*BRIEF*: Copy out, unchanged, the entries below from the "red ring: 4 -> 3" line to the final line. Omit pictures.

Image change detection data
————

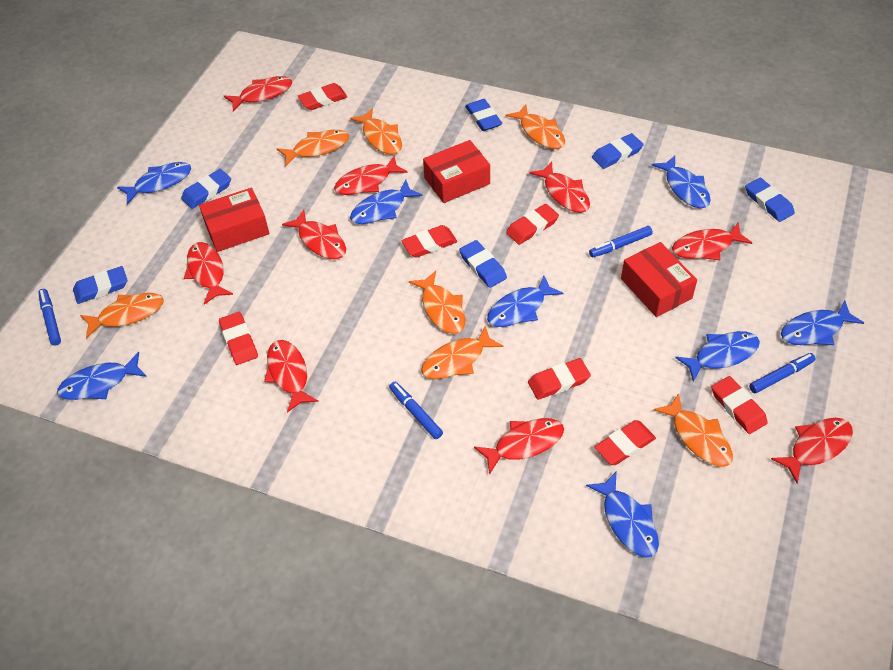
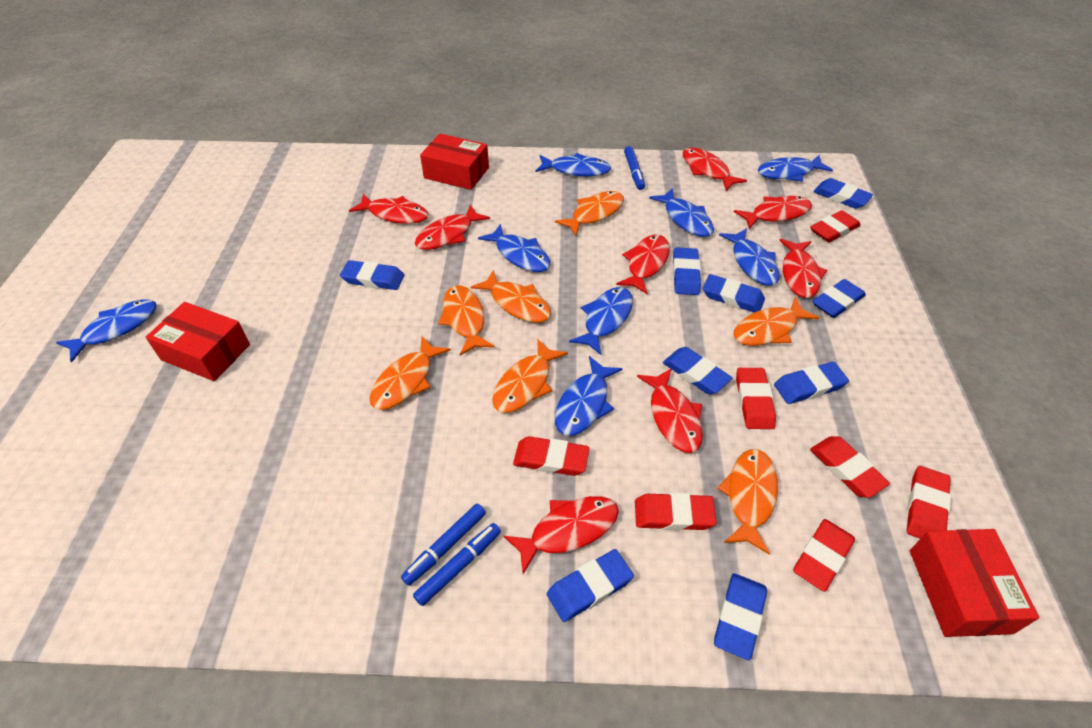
blue eraser: 6 -> 9
blue marker: 4 -> 3
red fish: 9 -> 8

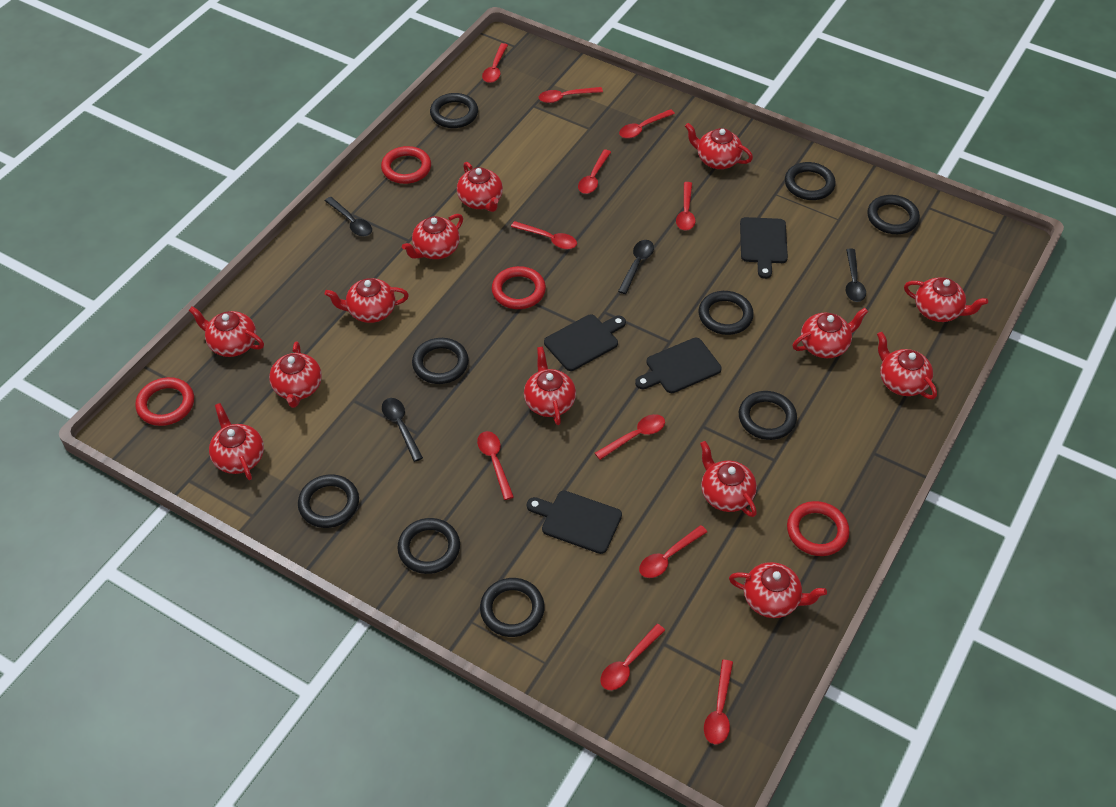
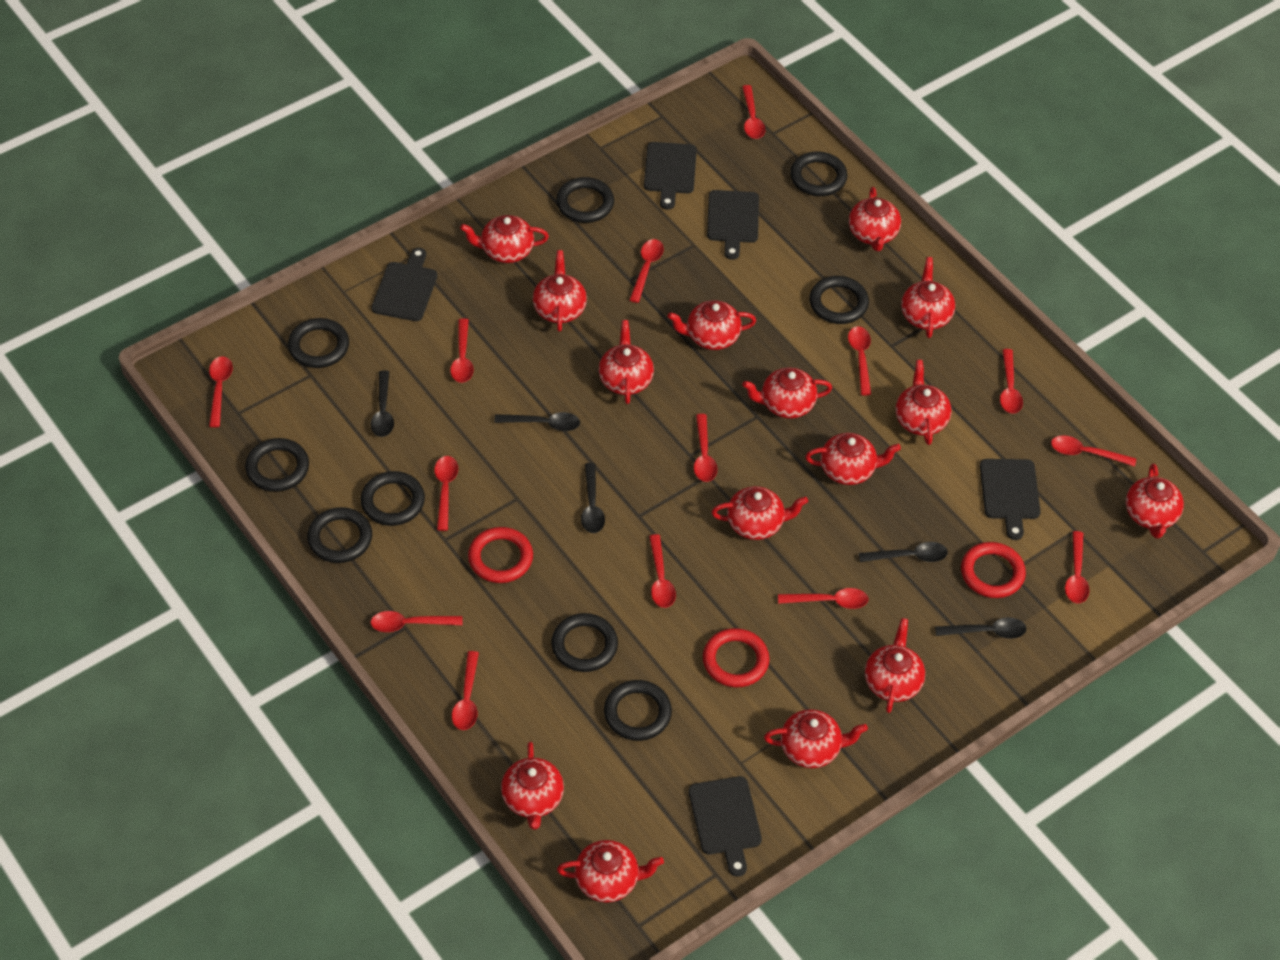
black cutting board: 4 -> 5
black spoon: 4 -> 5
red ring: 4 -> 3
red spoon: 11 -> 14
red teapot: 13 -> 15

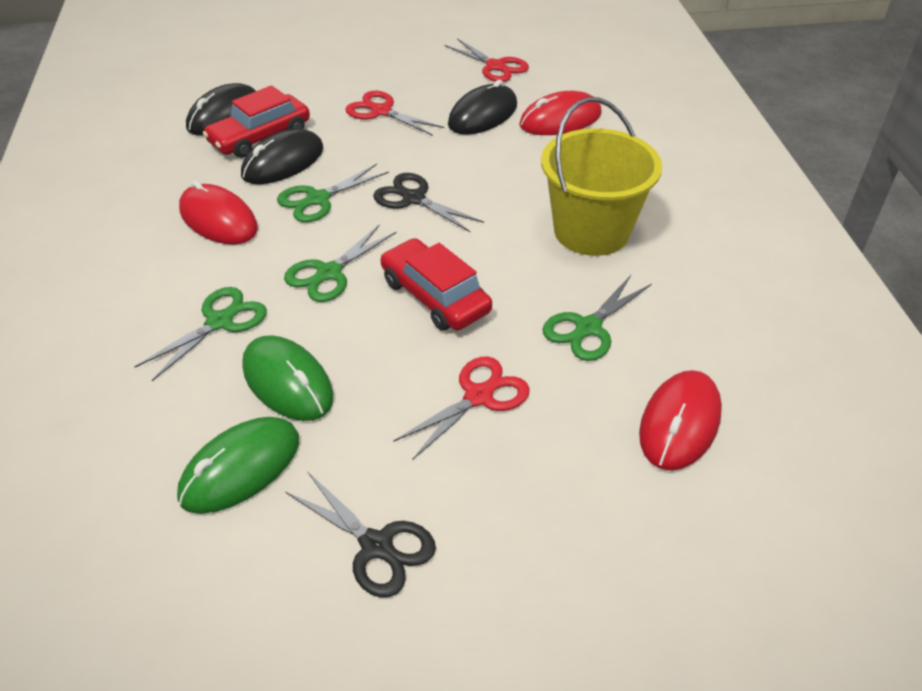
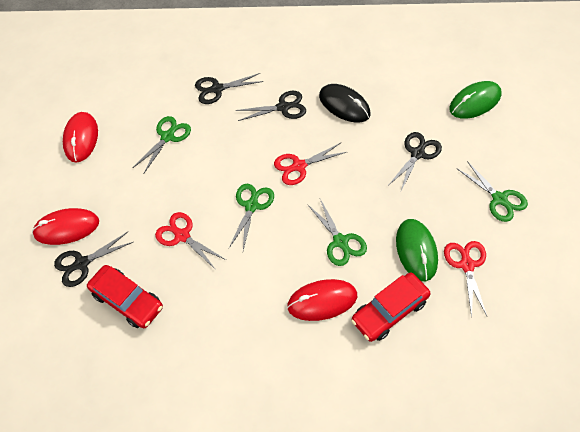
black mouse: 3 -> 1
black scissors: 2 -> 4
yellow bucket: 1 -> 0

————

*EXERCISE RESULT*:
red ring: 4 -> 3
red spoon: 11 -> 14
red teapot: 13 -> 15

black mouse: 3 -> 1
black scissors: 2 -> 4
yellow bucket: 1 -> 0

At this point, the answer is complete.